## EXERCISE INSTRUCTIONS
A word-for-word copy of the entries is needed, and it should contain no images.
==========
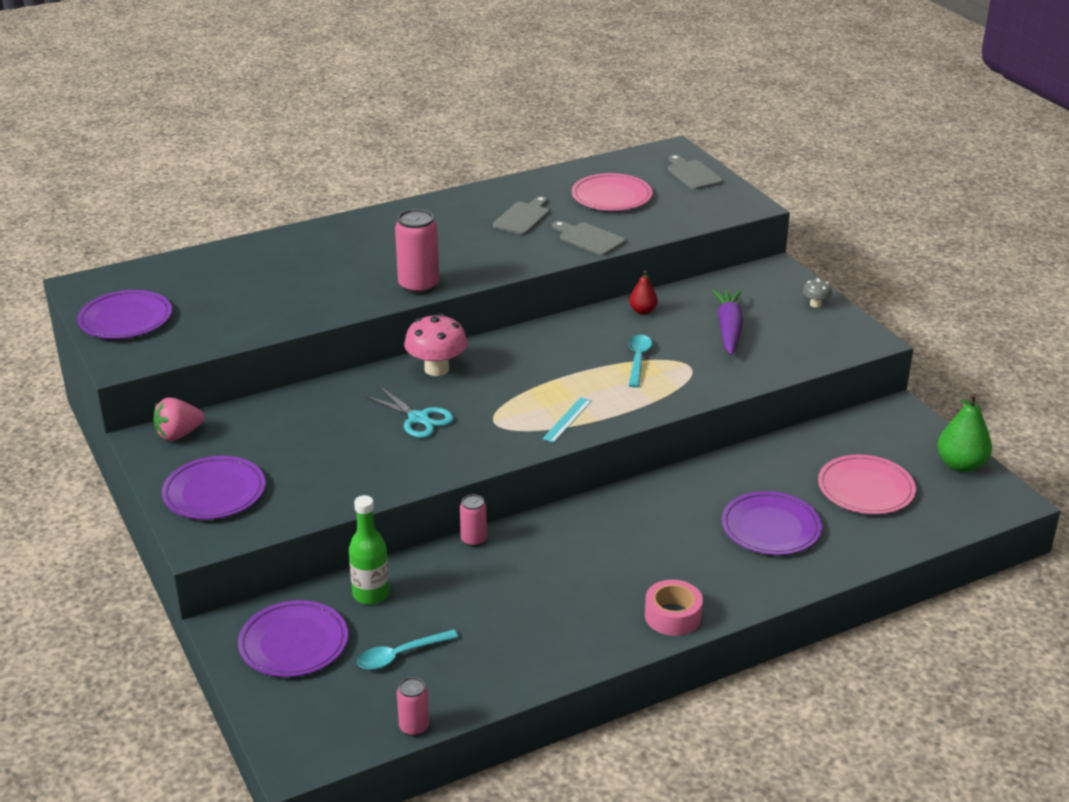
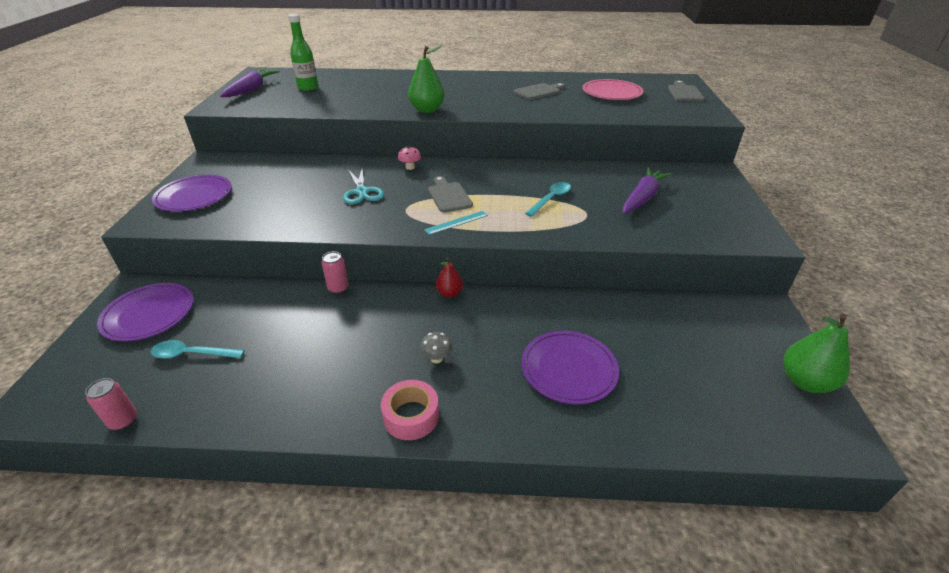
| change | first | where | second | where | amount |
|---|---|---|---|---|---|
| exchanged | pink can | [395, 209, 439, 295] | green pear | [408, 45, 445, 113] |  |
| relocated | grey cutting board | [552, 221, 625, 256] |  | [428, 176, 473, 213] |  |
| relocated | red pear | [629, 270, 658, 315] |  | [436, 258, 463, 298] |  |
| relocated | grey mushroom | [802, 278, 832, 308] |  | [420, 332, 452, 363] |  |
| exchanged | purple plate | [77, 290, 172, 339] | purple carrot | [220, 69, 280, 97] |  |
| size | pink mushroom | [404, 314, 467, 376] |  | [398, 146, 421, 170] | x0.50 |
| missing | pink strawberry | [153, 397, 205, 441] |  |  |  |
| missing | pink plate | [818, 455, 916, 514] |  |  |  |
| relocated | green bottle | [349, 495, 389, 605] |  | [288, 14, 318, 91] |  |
==========
## EXERCISE RESULT
| change | first | where | second | where | amount |
|---|---|---|---|---|---|
| exchanged | pink can | [395, 209, 439, 295] | green pear | [408, 45, 445, 113] |  |
| relocated | grey cutting board | [552, 221, 625, 256] |  | [428, 176, 473, 213] |  |
| relocated | red pear | [629, 270, 658, 315] |  | [436, 258, 463, 298] |  |
| relocated | grey mushroom | [802, 278, 832, 308] |  | [420, 332, 452, 363] |  |
| exchanged | purple plate | [77, 290, 172, 339] | purple carrot | [220, 69, 280, 97] |  |
| size | pink mushroom | [404, 314, 467, 376] |  | [398, 146, 421, 170] | x0.50 |
| missing | pink strawberry | [153, 397, 205, 441] |  |  |  |
| missing | pink plate | [818, 455, 916, 514] |  |  |  |
| relocated | green bottle | [349, 495, 389, 605] |  | [288, 14, 318, 91] |  |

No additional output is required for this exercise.